"""

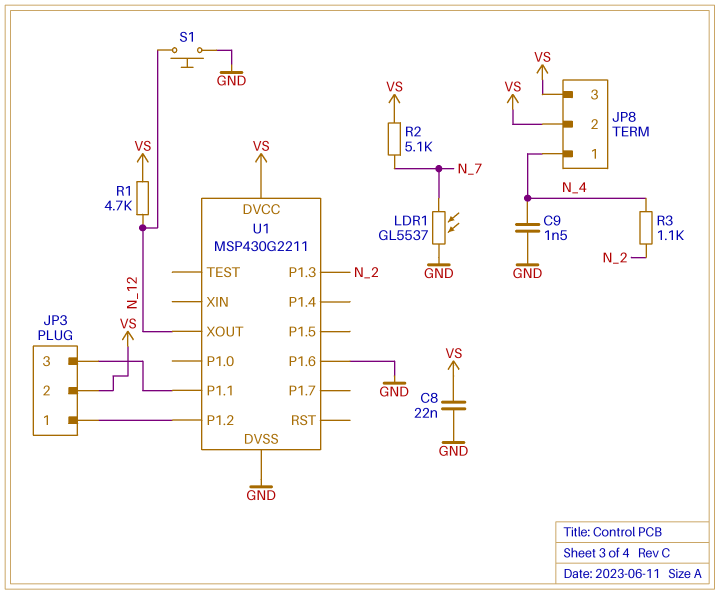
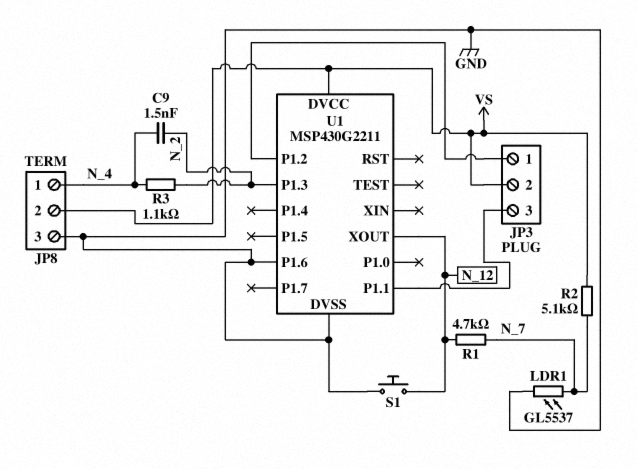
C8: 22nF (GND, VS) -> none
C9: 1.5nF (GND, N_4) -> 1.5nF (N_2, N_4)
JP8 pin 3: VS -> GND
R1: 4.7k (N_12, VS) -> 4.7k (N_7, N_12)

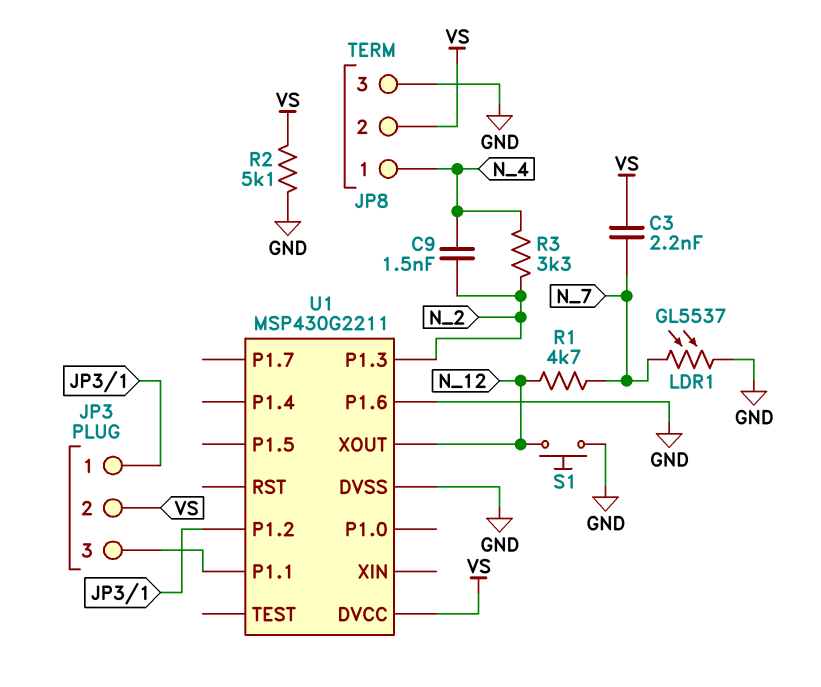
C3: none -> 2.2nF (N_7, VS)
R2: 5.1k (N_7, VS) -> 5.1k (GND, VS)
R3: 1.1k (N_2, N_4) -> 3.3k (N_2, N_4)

"""

◆ **Task details**: Every line above must be printed again exactly, pictures excluded.

◆ **Reply**:
C8: 22nF (GND, VS) -> none
C9: 1.5nF (GND, N_4) -> 1.5nF (N_2, N_4)
JP8 pin 3: VS -> GND
R1: 4.7k (N_12, VS) -> 4.7k (N_7, N_12)

C3: none -> 2.2nF (N_7, VS)
R2: 5.1k (N_7, VS) -> 5.1k (GND, VS)
R3: 1.1k (N_2, N_4) -> 3.3k (N_2, N_4)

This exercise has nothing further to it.